GOAL OF THE EXERCISE
Go through the material below and copy each line where the word "fromage" appears.
---- COLLECTED DATA
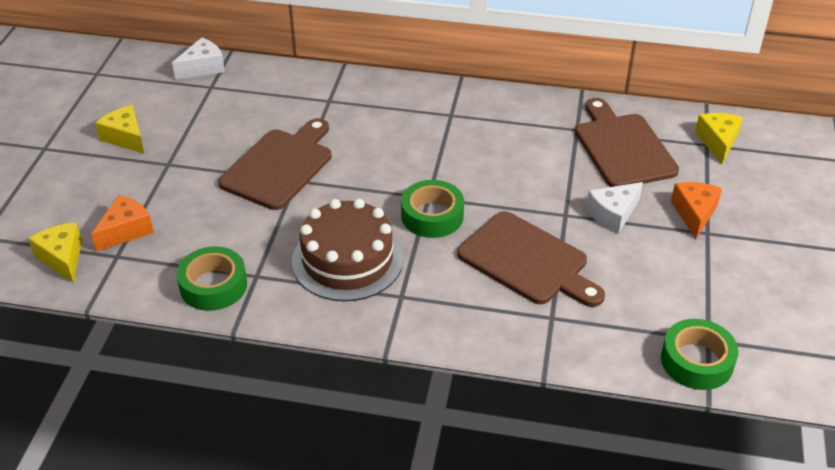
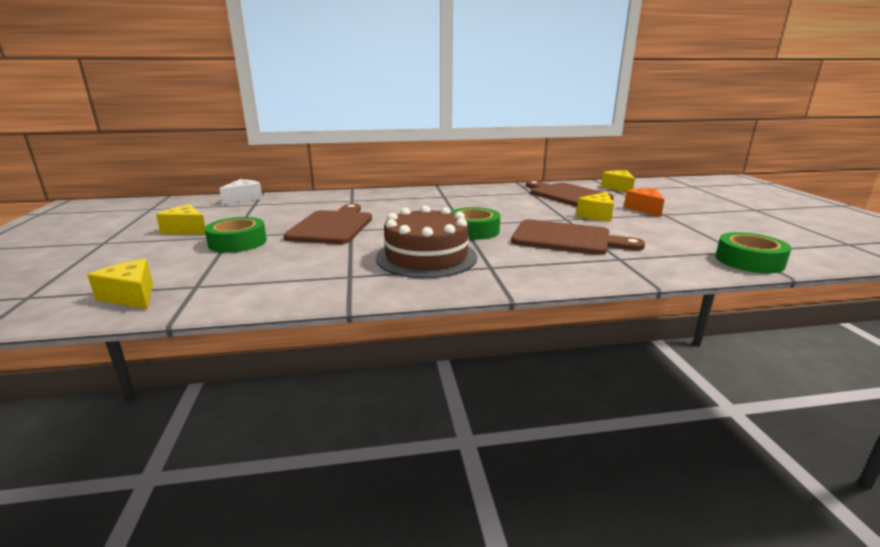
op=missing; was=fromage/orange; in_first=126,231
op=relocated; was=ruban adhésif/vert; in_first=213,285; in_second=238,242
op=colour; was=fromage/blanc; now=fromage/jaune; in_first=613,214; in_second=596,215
--------
OUTPUT BELOW
op=missing; was=fromage/orange; in_first=126,231
op=colour; was=fromage/blanc; now=fromage/jaune; in_first=613,214; in_second=596,215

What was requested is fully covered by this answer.